Copy out every record below exactly as written, but leave out any pictures.

(Saved entries)
↓

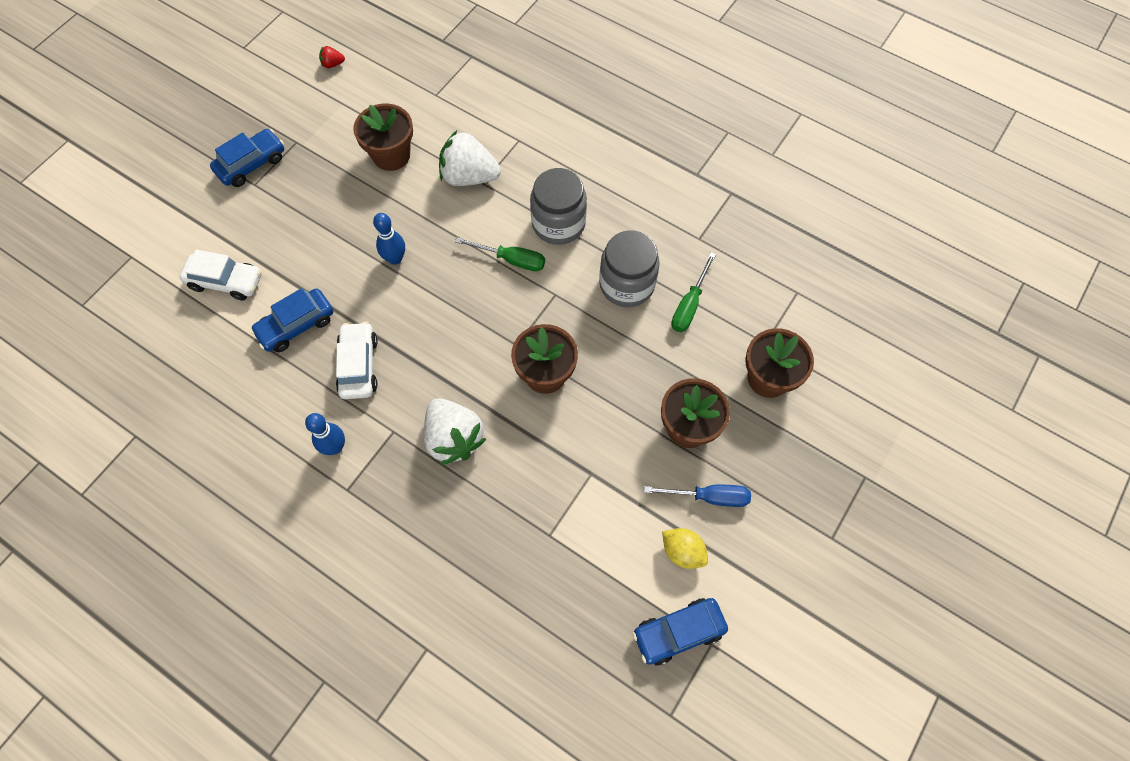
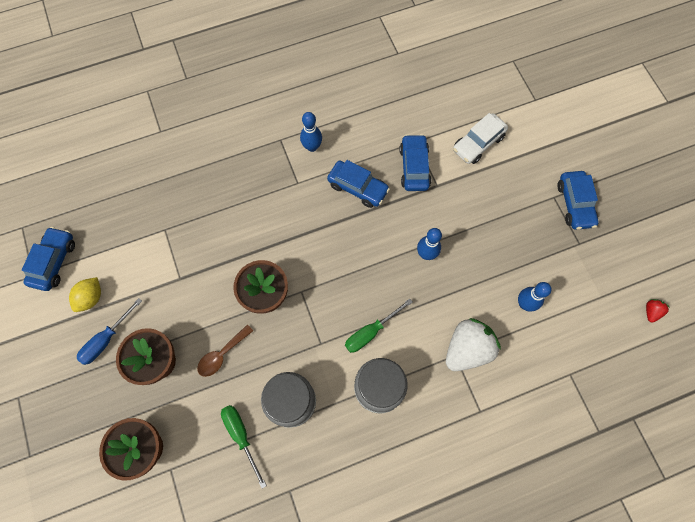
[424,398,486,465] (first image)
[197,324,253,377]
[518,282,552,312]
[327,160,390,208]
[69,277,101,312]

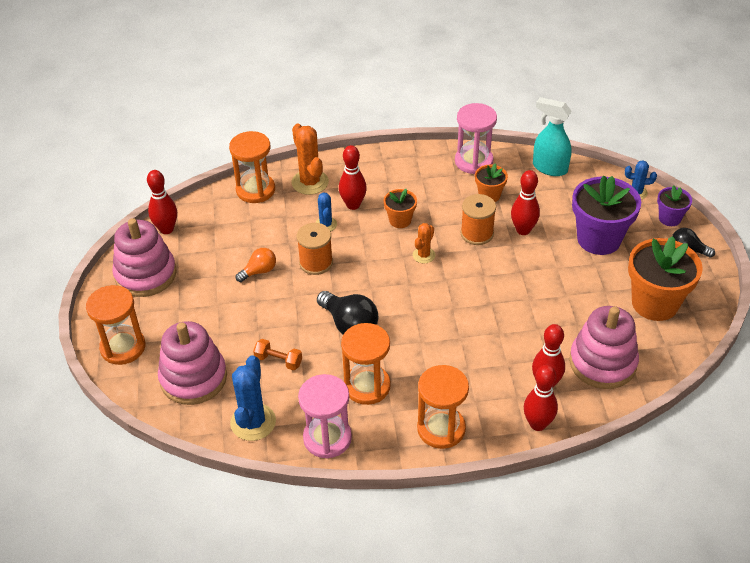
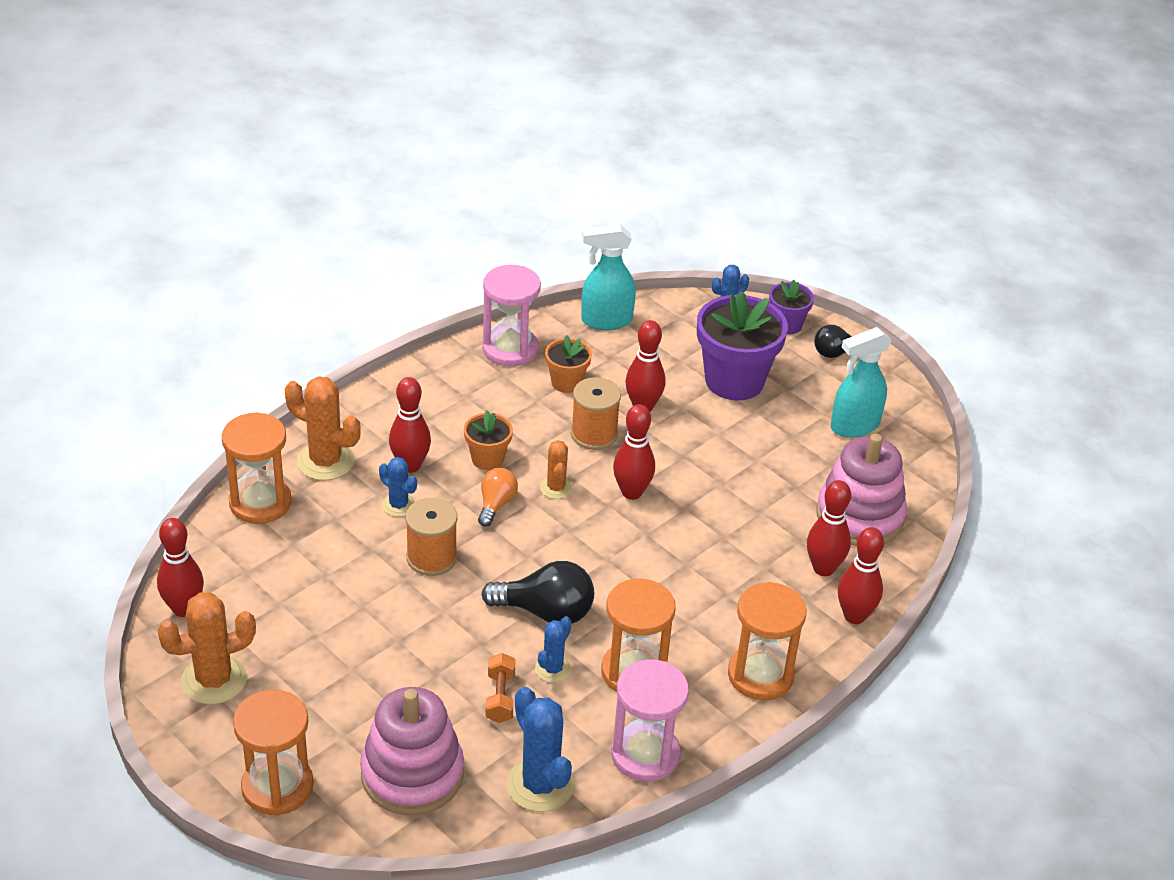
[535,616,572,683]
[613,404,655,500]
[478,468,518,527]
[157,592,256,705]
[831,327,892,438]
[486,653,516,723]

↑

_Task answer:_
[424,398,486,465] (first image)
[197,324,253,377]
[518,282,552,312]
[327,160,390,208]
[69,277,101,312]

[535,616,572,683]
[613,404,655,500]
[478,468,518,527]
[157,592,256,705]
[831,327,892,438]
[486,653,516,723]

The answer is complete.